Content starts

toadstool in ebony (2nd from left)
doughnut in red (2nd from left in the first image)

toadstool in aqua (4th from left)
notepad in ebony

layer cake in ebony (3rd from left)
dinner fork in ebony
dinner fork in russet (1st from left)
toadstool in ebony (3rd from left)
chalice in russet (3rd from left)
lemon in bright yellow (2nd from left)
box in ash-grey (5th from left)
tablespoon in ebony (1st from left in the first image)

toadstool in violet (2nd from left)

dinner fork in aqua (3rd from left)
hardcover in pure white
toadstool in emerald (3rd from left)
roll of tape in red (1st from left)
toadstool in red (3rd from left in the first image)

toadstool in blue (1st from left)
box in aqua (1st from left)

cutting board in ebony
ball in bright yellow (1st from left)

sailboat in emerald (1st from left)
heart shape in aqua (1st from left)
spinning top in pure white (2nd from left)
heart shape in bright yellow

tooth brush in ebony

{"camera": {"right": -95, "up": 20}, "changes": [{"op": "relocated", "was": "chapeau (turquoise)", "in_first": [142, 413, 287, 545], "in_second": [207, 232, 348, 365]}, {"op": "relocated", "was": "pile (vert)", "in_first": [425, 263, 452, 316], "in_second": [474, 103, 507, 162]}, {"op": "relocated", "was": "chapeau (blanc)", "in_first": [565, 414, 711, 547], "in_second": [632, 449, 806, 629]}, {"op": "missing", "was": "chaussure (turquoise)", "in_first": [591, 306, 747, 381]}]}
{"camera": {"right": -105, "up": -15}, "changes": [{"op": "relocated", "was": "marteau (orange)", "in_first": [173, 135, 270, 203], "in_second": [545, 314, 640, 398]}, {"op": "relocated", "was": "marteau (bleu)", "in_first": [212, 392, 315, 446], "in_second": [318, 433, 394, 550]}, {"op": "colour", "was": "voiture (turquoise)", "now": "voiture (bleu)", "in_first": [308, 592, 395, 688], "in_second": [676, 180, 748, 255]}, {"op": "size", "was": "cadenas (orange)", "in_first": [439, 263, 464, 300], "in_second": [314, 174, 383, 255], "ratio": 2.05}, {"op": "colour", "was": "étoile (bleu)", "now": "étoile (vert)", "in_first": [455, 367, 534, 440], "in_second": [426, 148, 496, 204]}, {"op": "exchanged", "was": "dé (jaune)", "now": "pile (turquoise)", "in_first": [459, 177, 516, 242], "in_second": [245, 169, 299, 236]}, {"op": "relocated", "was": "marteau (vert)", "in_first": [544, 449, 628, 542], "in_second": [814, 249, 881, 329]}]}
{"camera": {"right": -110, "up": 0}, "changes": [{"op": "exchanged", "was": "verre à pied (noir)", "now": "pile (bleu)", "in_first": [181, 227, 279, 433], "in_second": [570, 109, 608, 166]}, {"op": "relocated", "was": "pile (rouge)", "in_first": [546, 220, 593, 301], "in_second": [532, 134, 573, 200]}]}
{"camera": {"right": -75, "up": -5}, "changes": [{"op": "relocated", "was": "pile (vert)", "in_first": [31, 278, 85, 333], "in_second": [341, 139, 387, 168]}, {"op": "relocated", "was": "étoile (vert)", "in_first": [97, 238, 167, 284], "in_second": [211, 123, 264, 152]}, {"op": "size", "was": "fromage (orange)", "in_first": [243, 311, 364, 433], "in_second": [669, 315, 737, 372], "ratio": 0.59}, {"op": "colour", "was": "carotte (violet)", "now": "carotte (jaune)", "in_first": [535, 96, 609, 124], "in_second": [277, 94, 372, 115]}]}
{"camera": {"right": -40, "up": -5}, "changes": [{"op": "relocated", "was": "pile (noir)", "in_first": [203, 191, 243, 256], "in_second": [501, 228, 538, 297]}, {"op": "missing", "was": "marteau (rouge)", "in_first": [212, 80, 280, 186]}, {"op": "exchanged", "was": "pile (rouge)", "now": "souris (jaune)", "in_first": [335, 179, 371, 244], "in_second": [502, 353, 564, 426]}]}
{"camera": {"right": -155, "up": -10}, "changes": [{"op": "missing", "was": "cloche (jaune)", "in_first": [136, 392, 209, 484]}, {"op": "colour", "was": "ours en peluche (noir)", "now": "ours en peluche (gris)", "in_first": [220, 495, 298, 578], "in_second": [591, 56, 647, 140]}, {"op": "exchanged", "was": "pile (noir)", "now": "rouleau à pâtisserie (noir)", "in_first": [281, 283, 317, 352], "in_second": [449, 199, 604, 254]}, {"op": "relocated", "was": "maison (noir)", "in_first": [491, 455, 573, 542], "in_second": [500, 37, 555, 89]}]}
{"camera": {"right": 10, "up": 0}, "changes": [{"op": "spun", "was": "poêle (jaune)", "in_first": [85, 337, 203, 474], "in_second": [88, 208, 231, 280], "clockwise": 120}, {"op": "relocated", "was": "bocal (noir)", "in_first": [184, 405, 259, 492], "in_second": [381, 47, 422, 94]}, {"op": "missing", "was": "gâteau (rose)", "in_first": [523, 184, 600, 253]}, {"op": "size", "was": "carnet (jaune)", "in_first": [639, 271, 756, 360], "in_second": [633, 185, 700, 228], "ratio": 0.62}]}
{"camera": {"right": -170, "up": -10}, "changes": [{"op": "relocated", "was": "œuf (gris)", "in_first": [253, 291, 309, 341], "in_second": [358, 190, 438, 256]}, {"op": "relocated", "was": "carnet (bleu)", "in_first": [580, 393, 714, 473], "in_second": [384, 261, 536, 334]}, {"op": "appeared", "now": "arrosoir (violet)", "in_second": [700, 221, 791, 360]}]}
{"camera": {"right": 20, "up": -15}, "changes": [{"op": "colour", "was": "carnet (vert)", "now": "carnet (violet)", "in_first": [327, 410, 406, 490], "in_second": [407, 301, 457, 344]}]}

Content ends

PROBLEM DETAILS –
An exact copy of every record above is what's needed here.

COMPLETED EXERCISE –
toadstool in ebony (2nd from left)
doughnut in red (2nd from left in the first image)

toadstool in aqua (4th from left)
notepad in ebony

layer cake in ebony (3rd from left)
dinner fork in ebony
dinner fork in russet (1st from left)
toadstool in ebony (3rd from left)
chalice in russet (3rd from left)
lemon in bright yellow (2nd from left)
box in ash-grey (5th from left)
tablespoon in ebony (1st from left in the first image)

toadstool in violet (2nd from left)

dinner fork in aqua (3rd from left)
hardcover in pure white
toadstool in emerald (3rd from left)
roll of tape in red (1st from left)
toadstool in red (3rd from left in the first image)

toadstool in blue (1st from left)
box in aqua (1st from left)

cutting board in ebony
ball in bright yellow (1st from left)

sailboat in emerald (1st from left)
heart shape in aqua (1st from left)
spinning top in pure white (2nd from left)
heart shape in bright yellow

tooth brush in ebony

{"camera": {"right": -95, "up": 20}, "changes": [{"op": "relocated", "was": "chapeau (turquoise)", "in_first": [142, 413, 287, 545], "in_second": [207, 232, 348, 365]}, {"op": "relocated", "was": "pile (vert)", "in_first": [425, 263, 452, 316], "in_second": [474, 103, 507, 162]}, {"op": "relocated", "was": "chapeau (blanc)", "in_first": [565, 414, 711, 547], "in_second": [632, 449, 806, 629]}, {"op": "missing", "was": "chaussure (turquoise)", "in_first": [591, 306, 747, 381]}]}
{"camera": {"right": -105, "up": -15}, "changes": [{"op": "relocated", "was": "marteau (orange)", "in_first": [173, 135, 270, 203], "in_second": [545, 314, 640, 398]}, {"op": "relocated", "was": "marteau (bleu)", "in_first": [212, 392, 315, 446], "in_second": [318, 433, 394, 550]}, {"op": "colour", "was": "voiture (turquoise)", "now": "voiture (bleu)", "in_first": [308, 592, 395, 688], "in_second": [676, 180, 748, 255]}, {"op": "size", "was": "cadenas (orange)", "in_first": [439, 263, 464, 300], "in_second": [314, 174, 383, 255], "ratio": 2.05}, {"op": "colour", "was": "étoile (bleu)", "now": "étoile (vert)", "in_first": [455, 367, 534, 440], "in_second": [426, 148, 496, 204]}, {"op": "exchanged", "was": "dé (jaune)", "now": "pile (turquoise)", "in_first": [459, 177, 516, 242], "in_second": [245, 169, 299, 236]}, {"op": "relocated", "was": "marteau (vert)", "in_first": [544, 449, 628, 542], "in_second": [814, 249, 881, 329]}]}
{"camera": {"right": -110, "up": 0}, "changes": [{"op": "exchanged", "was": "verre à pied (noir)", "now": "pile (bleu)", "in_first": [181, 227, 279, 433], "in_second": [570, 109, 608, 166]}, {"op": "relocated", "was": "pile (rouge)", "in_first": [546, 220, 593, 301], "in_second": [532, 134, 573, 200]}]}
{"camera": {"right": -75, "up": -5}, "changes": [{"op": "relocated", "was": "pile (vert)", "in_first": [31, 278, 85, 333], "in_second": [341, 139, 387, 168]}, {"op": "relocated", "was": "étoile (vert)", "in_first": [97, 238, 167, 284], "in_second": [211, 123, 264, 152]}, {"op": "size", "was": "fromage (orange)", "in_first": [243, 311, 364, 433], "in_second": [669, 315, 737, 372], "ratio": 0.59}, {"op": "colour", "was": "carotte (violet)", "now": "carotte (jaune)", "in_first": [535, 96, 609, 124], "in_second": [277, 94, 372, 115]}]}
{"camera": {"right": -40, "up": -5}, "changes": [{"op": "relocated", "was": "pile (noir)", "in_first": [203, 191, 243, 256], "in_second": [501, 228, 538, 297]}, {"op": "missing", "was": "marteau (rouge)", "in_first": [212, 80, 280, 186]}, {"op": "exchanged", "was": "pile (rouge)", "now": "souris (jaune)", "in_first": [335, 179, 371, 244], "in_second": [502, 353, 564, 426]}]}
{"camera": {"right": -155, "up": -10}, "changes": [{"op": "missing", "was": "cloche (jaune)", "in_first": [136, 392, 209, 484]}, {"op": "colour", "was": "ours en peluche (noir)", "now": "ours en peluche (gris)", "in_first": [220, 495, 298, 578], "in_second": [591, 56, 647, 140]}, {"op": "exchanged", "was": "pile (noir)", "now": "rouleau à pâtisserie (noir)", "in_first": [281, 283, 317, 352], "in_second": [449, 199, 604, 254]}, {"op": "relocated", "was": "maison (noir)", "in_first": [491, 455, 573, 542], "in_second": [500, 37, 555, 89]}]}
{"camera": {"right": 10, "up": 0}, "changes": [{"op": "spun", "was": "poêle (jaune)", "in_first": [85, 337, 203, 474], "in_second": [88, 208, 231, 280], "clockwise": 120}, {"op": "relocated", "was": "bocal (noir)", "in_first": [184, 405, 259, 492], "in_second": [381, 47, 422, 94]}, {"op": "missing", "was": "gâteau (rose)", "in_first": [523, 184, 600, 253]}, {"op": "size", "was": "carnet (jaune)", "in_first": [639, 271, 756, 360], "in_second": [633, 185, 700, 228], "ratio": 0.62}]}
{"camera": {"right": -170, "up": -10}, "changes": [{"op": "relocated", "was": "œuf (gris)", "in_first": [253, 291, 309, 341], "in_second": [358, 190, 438, 256]}, {"op": "relocated", "was": "carnet (bleu)", "in_first": [580, 393, 714, 473], "in_second": [384, 261, 536, 334]}, {"op": "appeared", "now": "arrosoir (violet)", "in_second": [700, 221, 791, 360]}]}
{"camera": {"right": 20, "up": -15}, "changes": [{"op": "colour", "was": "carnet (vert)", "now": "carnet (violet)", "in_first": [327, 410, 406, 490], "in_second": [407, 301, 457, 344]}]}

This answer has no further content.